__About this exercise__. What's needed is an exact copy of all the data below, without pictures.

__Supplied material__.

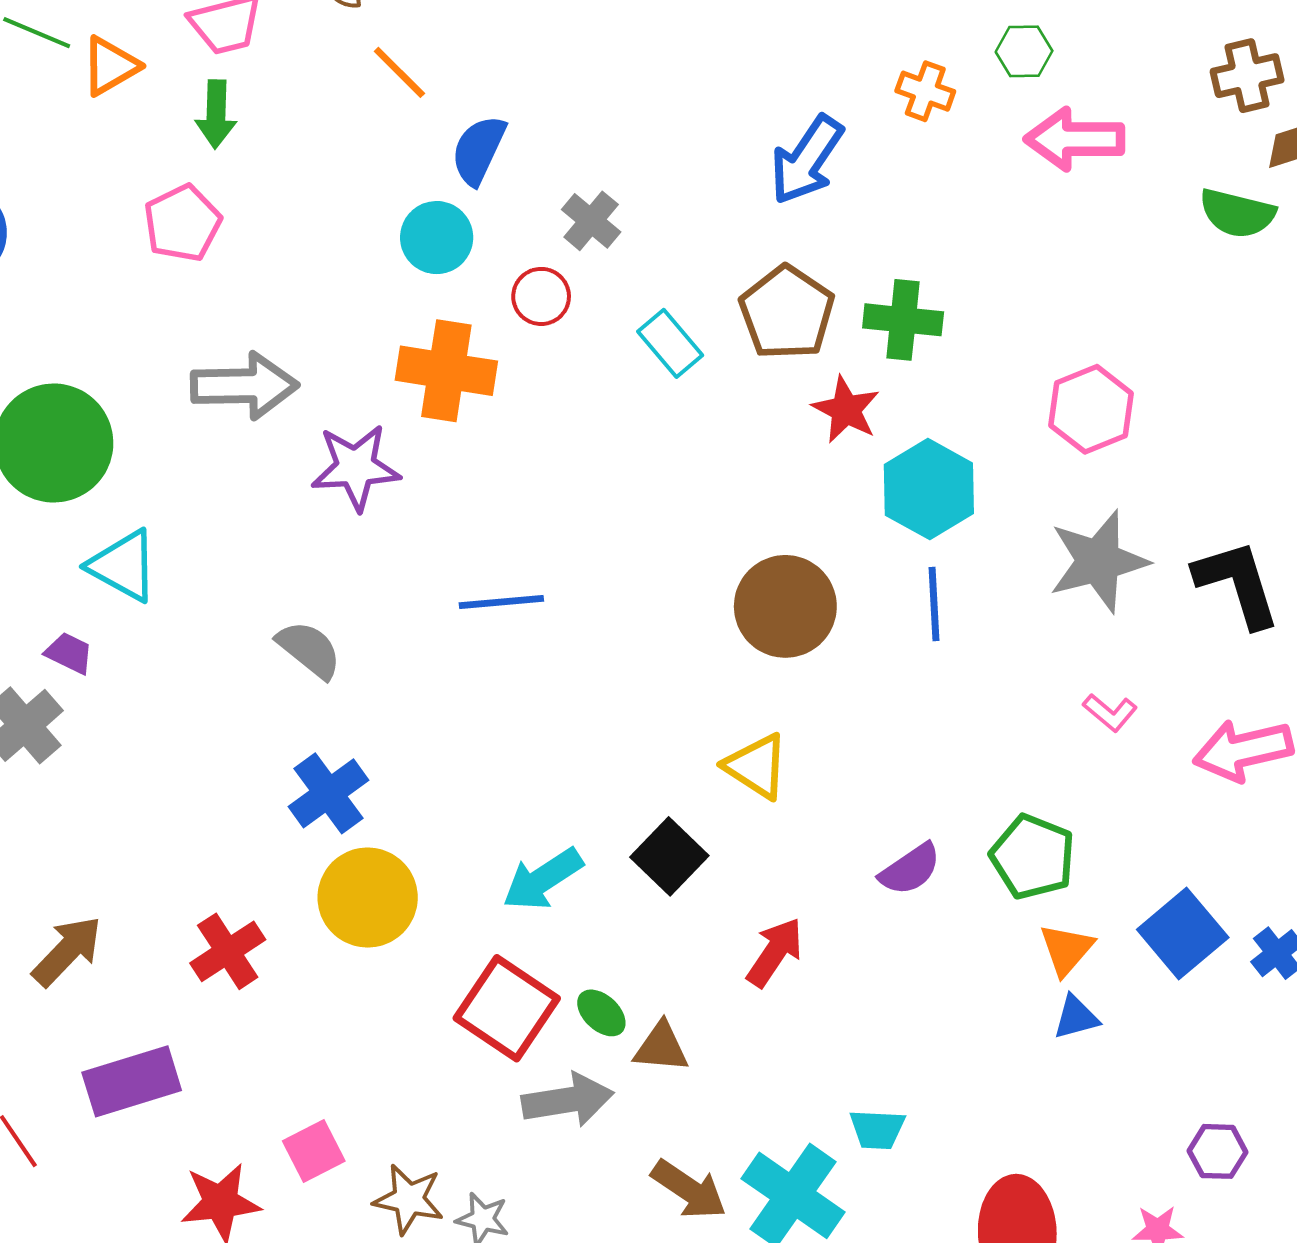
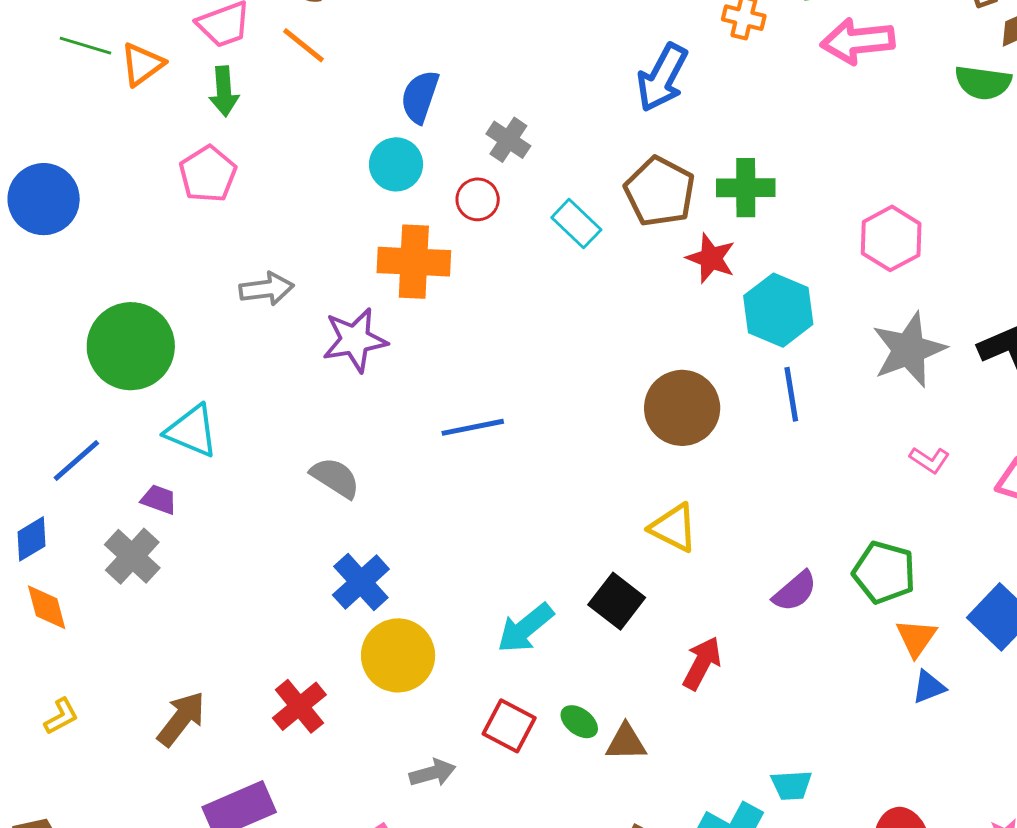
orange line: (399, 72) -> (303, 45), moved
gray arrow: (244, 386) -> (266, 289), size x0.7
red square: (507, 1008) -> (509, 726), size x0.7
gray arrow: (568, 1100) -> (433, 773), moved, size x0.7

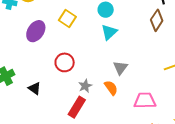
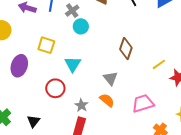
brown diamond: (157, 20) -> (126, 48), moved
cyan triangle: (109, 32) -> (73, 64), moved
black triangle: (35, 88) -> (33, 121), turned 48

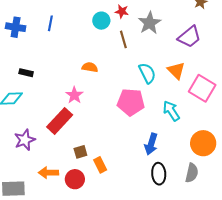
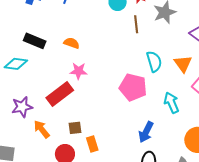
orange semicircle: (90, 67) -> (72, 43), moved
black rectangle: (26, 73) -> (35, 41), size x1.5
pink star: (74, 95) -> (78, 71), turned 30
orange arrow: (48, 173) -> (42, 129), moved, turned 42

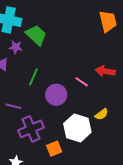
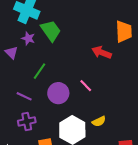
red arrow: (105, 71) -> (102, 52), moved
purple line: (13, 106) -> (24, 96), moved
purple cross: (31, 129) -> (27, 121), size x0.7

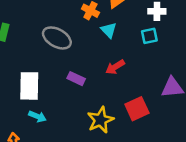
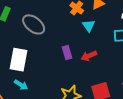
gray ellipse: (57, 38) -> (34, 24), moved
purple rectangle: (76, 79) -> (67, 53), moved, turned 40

__Exercise answer__.
orange line: (399, 72) -> (303, 45), moved
gray arrow: (244, 386) -> (266, 289), size x0.7
red square: (507, 1008) -> (509, 726), size x0.7
gray arrow: (568, 1100) -> (433, 773), moved, size x0.7

brown diamond: (157, 20) -> (126, 48), moved
cyan triangle: (109, 32) -> (73, 64), moved
black triangle: (35, 88) -> (33, 121), turned 48

orange semicircle: (90, 67) -> (72, 43), moved
black rectangle: (26, 73) -> (35, 41), size x1.5
pink star: (74, 95) -> (78, 71), turned 30
orange arrow: (48, 173) -> (42, 129), moved, turned 42

red arrow: (105, 71) -> (102, 52), moved
purple line: (13, 106) -> (24, 96), moved
purple cross: (31, 129) -> (27, 121), size x0.7

gray ellipse: (57, 38) -> (34, 24), moved
purple rectangle: (76, 79) -> (67, 53), moved, turned 40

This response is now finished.